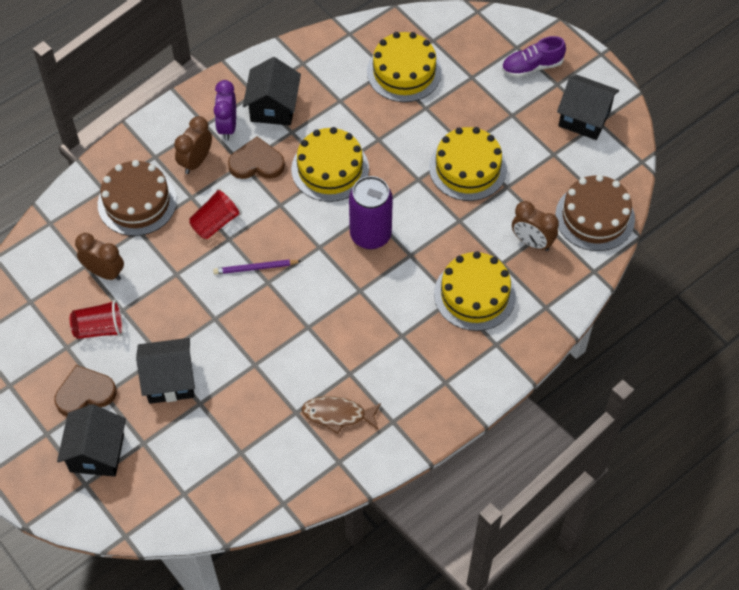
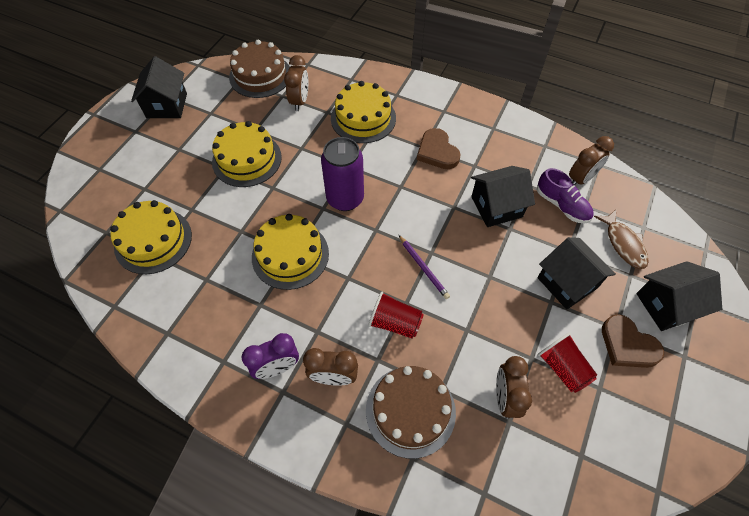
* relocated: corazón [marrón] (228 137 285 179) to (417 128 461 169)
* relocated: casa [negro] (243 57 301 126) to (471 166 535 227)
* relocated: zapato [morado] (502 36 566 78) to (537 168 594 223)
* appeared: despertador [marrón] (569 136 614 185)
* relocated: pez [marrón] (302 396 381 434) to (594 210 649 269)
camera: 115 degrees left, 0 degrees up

+++

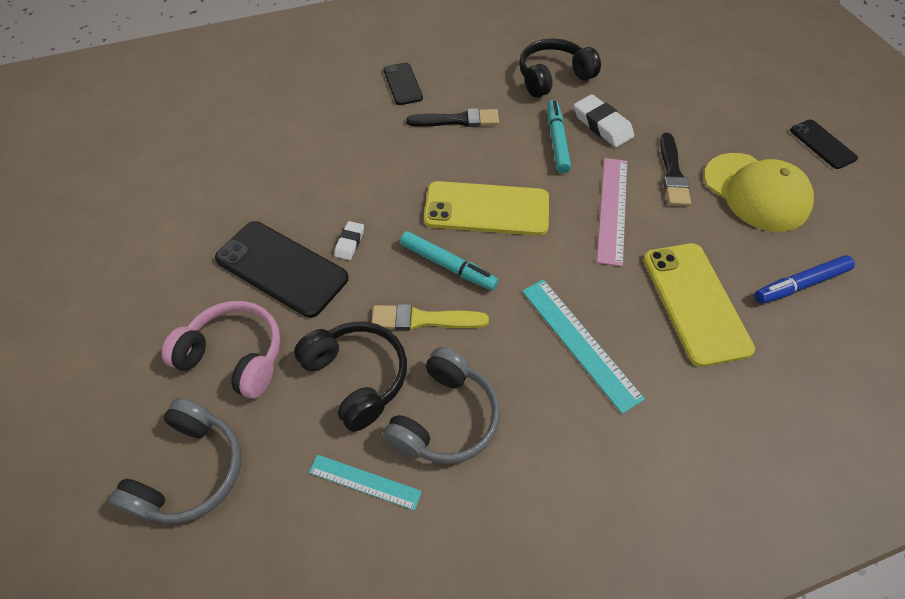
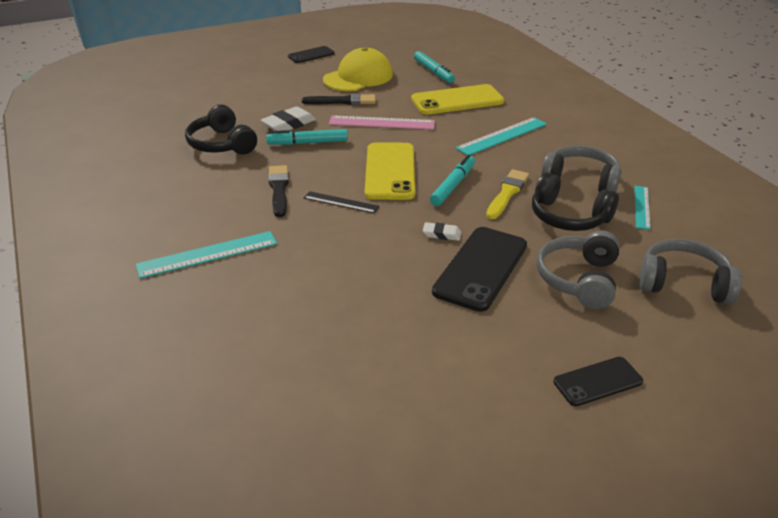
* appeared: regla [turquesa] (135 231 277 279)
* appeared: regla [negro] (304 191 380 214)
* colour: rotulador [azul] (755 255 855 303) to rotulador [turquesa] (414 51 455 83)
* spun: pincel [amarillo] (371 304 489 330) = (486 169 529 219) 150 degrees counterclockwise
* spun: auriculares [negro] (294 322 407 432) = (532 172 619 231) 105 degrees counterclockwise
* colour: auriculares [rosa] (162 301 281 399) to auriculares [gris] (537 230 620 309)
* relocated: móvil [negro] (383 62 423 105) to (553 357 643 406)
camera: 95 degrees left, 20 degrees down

+++

__Activity__.
From the data above, copy each line with the string "regla" in it.

__Your response__.
* appeared: regla [turquesa] (135 231 277 279)
* appeared: regla [negro] (304 191 380 214)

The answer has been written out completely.